**The task:** Rewrite the material from its first line up to and including the line with "4: (227, 713)", replacing "top-left" with "upper-left" and keeping everything else unchanged.

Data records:
--- begin ---

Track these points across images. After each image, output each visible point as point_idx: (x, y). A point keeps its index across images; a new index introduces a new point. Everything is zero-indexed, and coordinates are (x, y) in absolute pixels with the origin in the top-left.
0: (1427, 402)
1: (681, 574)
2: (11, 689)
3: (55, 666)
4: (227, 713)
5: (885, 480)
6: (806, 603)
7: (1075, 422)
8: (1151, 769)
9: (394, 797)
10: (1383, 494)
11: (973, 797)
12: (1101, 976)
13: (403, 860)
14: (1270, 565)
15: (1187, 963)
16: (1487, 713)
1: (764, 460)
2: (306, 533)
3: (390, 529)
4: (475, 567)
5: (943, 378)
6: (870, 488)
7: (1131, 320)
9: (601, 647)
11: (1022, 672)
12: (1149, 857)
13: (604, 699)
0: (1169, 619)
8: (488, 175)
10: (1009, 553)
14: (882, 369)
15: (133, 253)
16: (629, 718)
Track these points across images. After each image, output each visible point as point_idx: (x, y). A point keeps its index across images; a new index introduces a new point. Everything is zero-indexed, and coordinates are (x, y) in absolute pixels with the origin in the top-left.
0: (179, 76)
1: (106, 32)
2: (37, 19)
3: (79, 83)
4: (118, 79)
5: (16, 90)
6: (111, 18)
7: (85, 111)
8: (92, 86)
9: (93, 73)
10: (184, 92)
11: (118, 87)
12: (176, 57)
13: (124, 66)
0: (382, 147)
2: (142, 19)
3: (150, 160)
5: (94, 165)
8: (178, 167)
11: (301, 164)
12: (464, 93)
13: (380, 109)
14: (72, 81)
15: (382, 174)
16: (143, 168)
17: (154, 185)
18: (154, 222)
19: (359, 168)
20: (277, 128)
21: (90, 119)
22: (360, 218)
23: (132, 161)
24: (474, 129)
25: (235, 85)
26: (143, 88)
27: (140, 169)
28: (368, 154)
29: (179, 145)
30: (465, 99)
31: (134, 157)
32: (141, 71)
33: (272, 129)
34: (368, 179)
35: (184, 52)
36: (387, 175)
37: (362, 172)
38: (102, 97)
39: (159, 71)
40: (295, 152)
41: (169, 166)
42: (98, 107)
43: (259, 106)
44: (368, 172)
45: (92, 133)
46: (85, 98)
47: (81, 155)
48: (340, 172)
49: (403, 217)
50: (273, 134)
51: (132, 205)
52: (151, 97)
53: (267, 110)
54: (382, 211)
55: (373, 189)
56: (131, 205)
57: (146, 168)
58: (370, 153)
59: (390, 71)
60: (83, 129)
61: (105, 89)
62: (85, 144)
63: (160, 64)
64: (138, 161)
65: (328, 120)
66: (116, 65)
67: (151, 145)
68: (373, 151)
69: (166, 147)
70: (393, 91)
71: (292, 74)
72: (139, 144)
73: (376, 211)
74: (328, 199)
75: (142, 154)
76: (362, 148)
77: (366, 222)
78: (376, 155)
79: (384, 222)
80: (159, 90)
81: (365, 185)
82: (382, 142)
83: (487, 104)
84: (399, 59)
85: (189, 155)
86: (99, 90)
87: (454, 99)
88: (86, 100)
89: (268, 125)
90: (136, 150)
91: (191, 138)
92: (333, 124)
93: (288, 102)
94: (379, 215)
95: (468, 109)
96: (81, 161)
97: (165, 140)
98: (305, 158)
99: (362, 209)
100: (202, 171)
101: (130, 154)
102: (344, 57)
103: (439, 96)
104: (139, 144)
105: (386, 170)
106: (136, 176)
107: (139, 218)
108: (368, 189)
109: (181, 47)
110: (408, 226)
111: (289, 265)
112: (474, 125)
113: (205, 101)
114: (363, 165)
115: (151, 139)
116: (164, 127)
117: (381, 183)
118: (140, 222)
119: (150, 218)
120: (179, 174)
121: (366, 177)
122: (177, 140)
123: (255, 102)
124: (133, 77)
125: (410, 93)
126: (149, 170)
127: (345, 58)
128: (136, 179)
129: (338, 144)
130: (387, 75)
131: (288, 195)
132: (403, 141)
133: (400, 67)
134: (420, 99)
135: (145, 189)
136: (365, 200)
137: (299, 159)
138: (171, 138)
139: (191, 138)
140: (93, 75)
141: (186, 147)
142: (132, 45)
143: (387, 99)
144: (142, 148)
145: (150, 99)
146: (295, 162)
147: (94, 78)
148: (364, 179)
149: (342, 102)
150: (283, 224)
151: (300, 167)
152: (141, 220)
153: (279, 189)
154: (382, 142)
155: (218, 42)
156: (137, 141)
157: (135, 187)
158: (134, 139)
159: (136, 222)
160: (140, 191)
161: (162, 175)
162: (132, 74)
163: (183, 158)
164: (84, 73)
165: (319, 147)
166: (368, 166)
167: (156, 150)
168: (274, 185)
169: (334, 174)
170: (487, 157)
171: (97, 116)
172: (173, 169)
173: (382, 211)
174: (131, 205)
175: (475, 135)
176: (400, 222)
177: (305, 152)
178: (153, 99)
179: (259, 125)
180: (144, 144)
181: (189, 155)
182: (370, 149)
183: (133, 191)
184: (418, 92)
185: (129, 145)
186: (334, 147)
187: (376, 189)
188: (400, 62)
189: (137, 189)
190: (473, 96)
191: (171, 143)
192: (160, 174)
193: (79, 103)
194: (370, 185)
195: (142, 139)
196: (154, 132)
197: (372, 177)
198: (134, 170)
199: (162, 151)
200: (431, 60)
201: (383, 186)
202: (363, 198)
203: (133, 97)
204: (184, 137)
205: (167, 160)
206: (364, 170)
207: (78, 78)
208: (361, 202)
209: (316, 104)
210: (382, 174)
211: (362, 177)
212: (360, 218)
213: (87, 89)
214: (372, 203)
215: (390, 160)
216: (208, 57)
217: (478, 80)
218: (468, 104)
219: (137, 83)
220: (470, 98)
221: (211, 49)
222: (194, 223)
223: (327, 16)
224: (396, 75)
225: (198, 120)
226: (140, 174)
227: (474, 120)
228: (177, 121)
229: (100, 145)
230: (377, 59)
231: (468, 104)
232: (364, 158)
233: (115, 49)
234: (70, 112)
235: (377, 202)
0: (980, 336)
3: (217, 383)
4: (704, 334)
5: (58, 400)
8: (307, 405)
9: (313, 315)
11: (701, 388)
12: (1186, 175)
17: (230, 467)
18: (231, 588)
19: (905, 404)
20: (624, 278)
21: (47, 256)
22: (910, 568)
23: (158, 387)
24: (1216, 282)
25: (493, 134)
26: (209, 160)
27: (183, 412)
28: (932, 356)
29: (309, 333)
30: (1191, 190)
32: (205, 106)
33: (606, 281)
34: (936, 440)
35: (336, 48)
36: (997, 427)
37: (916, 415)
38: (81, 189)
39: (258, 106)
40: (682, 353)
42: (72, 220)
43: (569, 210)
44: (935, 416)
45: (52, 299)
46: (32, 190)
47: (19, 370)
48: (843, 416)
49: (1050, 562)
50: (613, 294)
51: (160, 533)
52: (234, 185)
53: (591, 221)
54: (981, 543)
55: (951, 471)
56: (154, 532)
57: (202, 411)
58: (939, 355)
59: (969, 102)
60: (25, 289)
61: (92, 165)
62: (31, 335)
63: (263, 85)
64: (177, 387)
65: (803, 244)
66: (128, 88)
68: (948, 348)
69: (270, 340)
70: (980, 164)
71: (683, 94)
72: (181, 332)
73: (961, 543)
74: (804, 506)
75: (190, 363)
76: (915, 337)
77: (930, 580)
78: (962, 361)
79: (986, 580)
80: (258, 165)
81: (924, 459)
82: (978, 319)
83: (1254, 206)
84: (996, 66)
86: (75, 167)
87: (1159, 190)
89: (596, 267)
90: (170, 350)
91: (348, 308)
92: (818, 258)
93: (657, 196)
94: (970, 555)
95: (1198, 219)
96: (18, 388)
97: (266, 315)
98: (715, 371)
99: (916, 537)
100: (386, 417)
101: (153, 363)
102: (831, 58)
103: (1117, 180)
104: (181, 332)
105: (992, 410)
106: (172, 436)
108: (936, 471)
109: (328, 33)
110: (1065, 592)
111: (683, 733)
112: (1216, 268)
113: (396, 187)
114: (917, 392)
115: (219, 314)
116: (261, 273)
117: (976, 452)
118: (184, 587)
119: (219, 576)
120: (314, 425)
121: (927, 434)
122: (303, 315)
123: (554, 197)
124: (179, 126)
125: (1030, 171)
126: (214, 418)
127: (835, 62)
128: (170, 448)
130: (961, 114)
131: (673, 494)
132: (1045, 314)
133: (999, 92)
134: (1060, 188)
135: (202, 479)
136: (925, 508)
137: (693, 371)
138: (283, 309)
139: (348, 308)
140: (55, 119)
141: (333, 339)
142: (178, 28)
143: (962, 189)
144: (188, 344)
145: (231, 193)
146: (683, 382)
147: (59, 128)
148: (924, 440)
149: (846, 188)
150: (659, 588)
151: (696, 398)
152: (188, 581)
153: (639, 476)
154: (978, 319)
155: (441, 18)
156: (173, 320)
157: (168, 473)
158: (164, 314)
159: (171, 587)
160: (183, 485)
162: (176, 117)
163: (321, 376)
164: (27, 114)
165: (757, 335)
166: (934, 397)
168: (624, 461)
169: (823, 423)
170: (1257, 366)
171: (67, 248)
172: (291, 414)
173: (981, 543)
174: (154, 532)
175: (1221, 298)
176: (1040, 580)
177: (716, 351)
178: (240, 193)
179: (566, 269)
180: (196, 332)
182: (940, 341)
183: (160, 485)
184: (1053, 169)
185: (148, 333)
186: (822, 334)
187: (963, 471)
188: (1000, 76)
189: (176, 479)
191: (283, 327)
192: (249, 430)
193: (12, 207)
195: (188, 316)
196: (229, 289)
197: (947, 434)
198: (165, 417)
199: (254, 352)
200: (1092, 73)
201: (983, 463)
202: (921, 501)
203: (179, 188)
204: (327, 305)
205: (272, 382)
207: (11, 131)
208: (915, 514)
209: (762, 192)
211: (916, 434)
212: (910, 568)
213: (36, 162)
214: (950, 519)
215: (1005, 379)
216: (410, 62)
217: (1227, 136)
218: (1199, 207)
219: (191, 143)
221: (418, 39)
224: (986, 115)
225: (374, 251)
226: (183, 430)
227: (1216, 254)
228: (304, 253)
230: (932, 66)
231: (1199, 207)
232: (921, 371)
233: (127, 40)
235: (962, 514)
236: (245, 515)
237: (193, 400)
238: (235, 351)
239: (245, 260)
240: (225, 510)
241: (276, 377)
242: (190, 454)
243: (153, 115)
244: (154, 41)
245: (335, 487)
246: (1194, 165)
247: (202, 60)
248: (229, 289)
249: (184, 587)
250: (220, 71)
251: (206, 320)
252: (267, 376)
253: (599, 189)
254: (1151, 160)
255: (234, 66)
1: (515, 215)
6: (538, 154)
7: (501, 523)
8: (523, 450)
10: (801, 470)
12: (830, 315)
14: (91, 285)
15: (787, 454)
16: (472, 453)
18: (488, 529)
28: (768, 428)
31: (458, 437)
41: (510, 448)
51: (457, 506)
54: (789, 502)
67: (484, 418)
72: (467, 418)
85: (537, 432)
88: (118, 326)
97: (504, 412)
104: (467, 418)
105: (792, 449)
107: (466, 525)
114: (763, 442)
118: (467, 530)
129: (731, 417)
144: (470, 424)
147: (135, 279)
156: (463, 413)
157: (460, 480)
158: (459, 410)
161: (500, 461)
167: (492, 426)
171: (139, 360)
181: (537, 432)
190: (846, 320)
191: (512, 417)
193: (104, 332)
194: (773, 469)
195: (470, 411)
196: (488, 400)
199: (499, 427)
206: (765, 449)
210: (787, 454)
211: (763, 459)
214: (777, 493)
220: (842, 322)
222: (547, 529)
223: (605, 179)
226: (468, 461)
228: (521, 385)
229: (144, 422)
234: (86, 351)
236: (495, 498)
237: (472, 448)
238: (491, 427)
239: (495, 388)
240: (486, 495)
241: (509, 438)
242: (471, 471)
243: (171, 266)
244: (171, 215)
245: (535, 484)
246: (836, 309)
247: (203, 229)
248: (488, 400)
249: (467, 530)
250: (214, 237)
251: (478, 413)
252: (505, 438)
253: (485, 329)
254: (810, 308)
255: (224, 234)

--- end ---

**Exercise output:**
Track these points across images. After each image, output each visible point as point_idx: (x, y). A point keeps its index across images; a new index introduces a new point. Everything is zero-indexed, and coordinates are (x, y) in absolute pixels with the origin in the upper-left.
0: (1427, 402)
1: (681, 574)
2: (11, 689)
3: (55, 666)
4: (227, 713)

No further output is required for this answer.